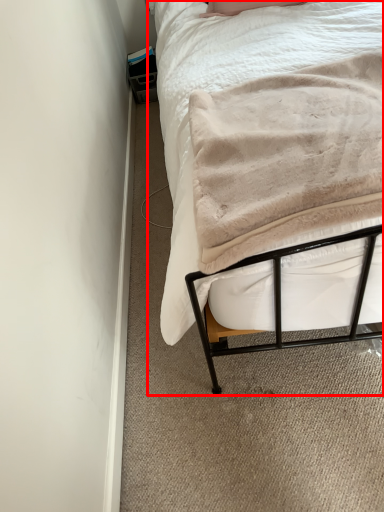
Question: In this image, where is bed (annotated by the red box) located relative to blanket?

Choices:
 (A) right
 (B) left

Answer: (B)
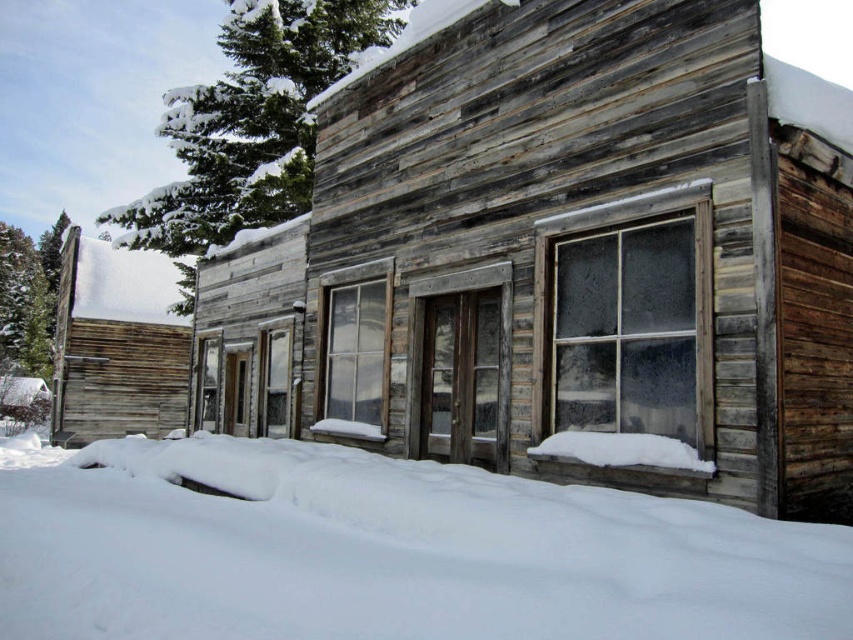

### Assignment
How many lines in the items above contain the word "where"? Case matters. Reply with the number only.

### Completed task
1